- **DATA SEGMENT**:
*** Begin section ***
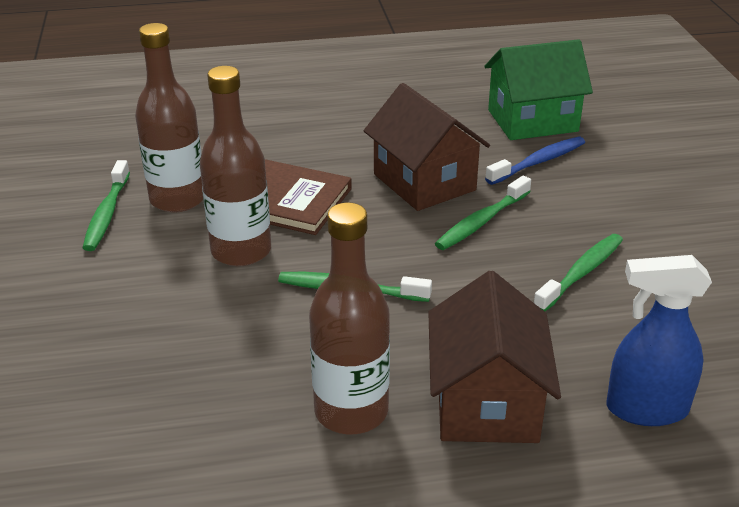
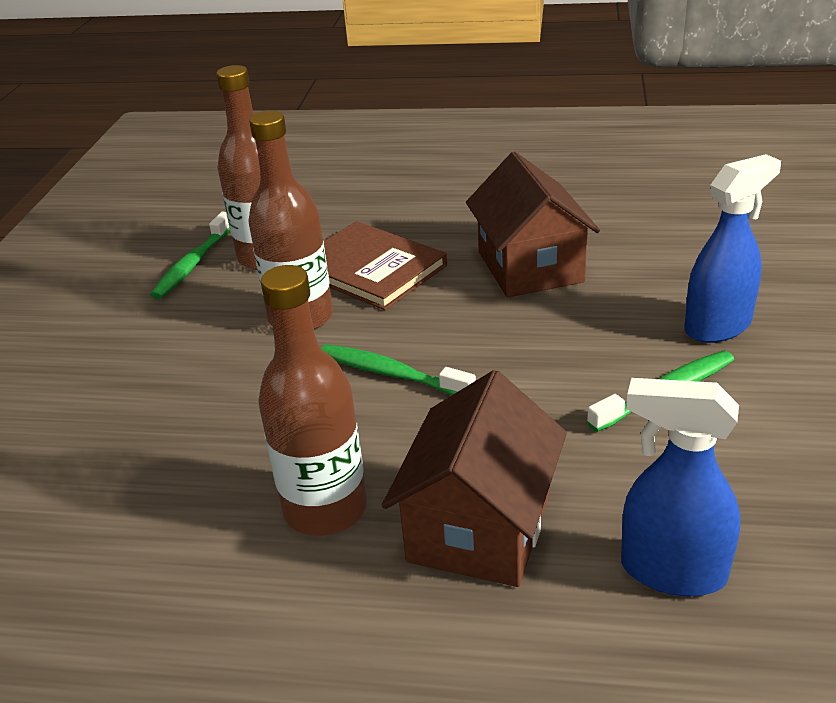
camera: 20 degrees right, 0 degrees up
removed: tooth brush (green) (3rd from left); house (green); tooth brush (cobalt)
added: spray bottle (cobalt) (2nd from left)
*** End section ***
- **TASK GOAL**: An exact copy of the material above is required, minus its images.

- **SOLUTION BELOW**:
camera: 20 degrees right, 0 degrees up
removed: tooth brush (green) (3rd from left); house (green); tooth brush (cobalt)
added: spray bottle (cobalt) (2nd from left)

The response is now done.